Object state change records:
# # #

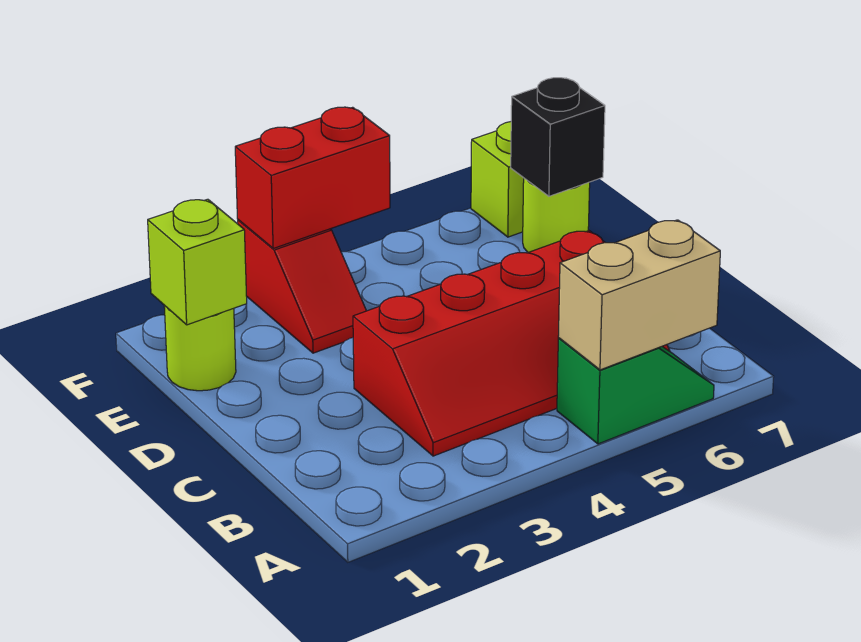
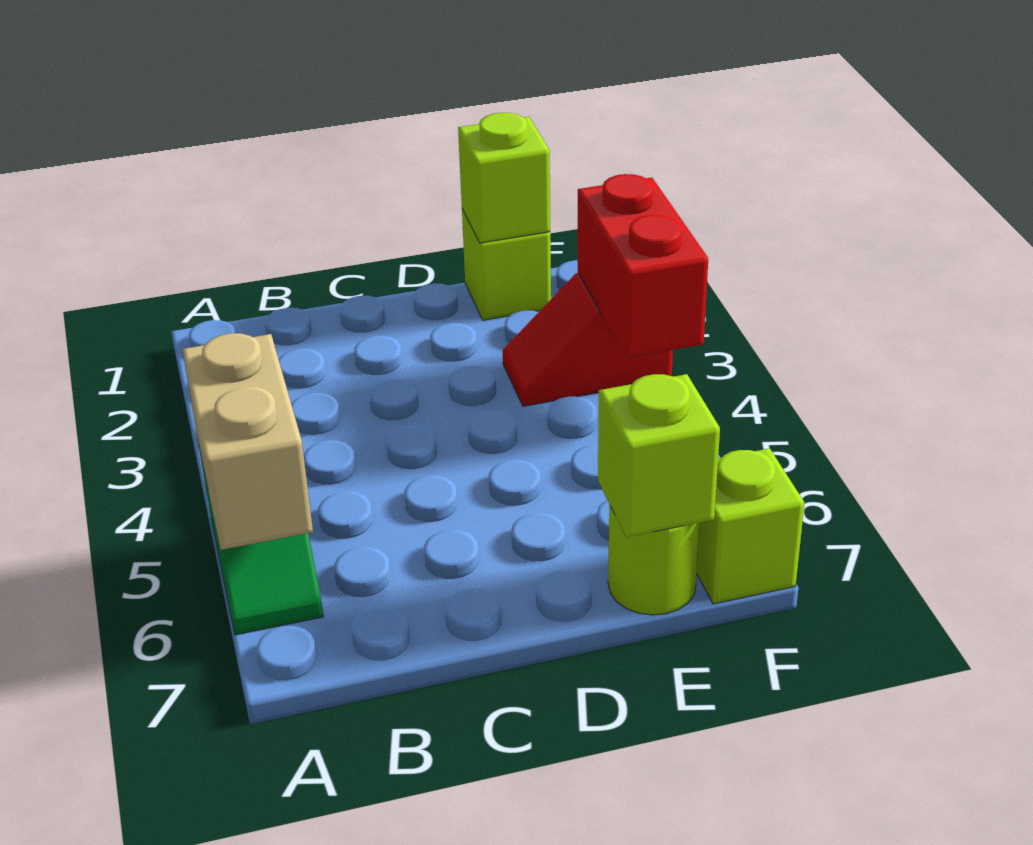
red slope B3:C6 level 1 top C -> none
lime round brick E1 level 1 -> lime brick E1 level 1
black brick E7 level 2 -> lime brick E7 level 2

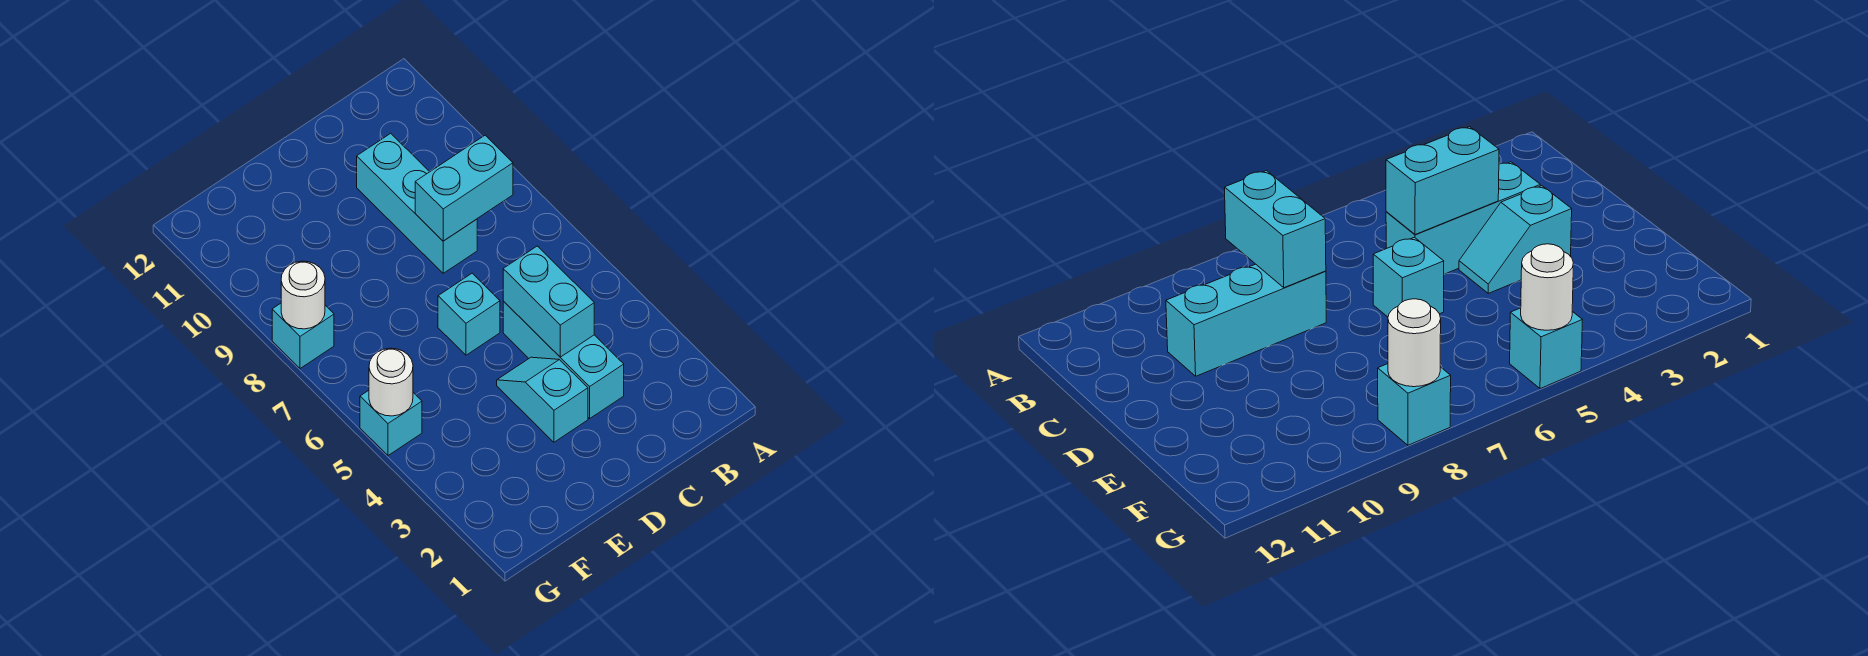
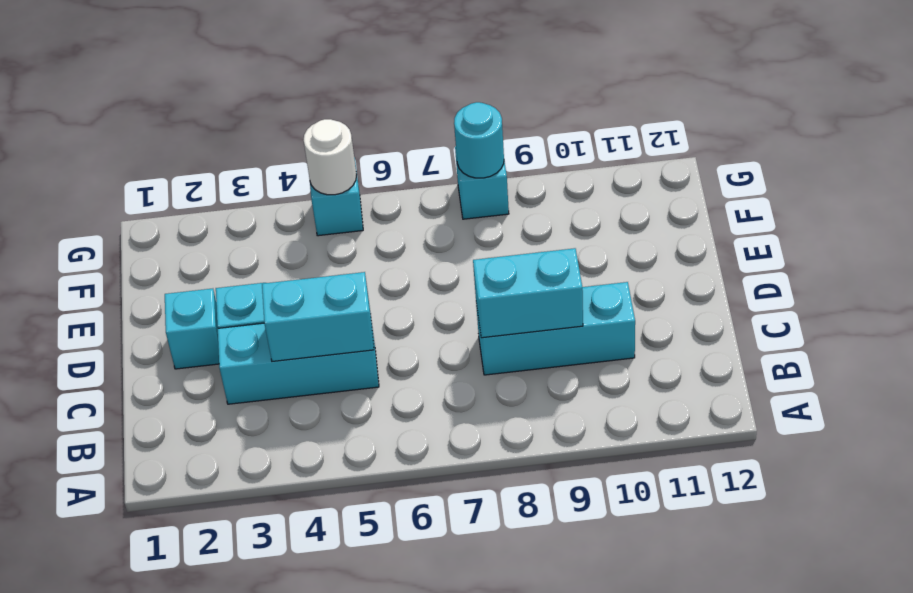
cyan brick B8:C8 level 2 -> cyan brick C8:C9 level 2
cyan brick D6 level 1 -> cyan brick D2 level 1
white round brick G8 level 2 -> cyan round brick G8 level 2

# # #

What is needed is a word-for-word copy of the data above, free of any images.

** Written solution **
red slope B3:C6 level 1 top C -> none
lime round brick E1 level 1 -> lime brick E1 level 1
black brick E7 level 2 -> lime brick E7 level 2

cyan brick B8:C8 level 2 -> cyan brick C8:C9 level 2
cyan brick D6 level 1 -> cyan brick D2 level 1
white round brick G8 level 2 -> cyan round brick G8 level 2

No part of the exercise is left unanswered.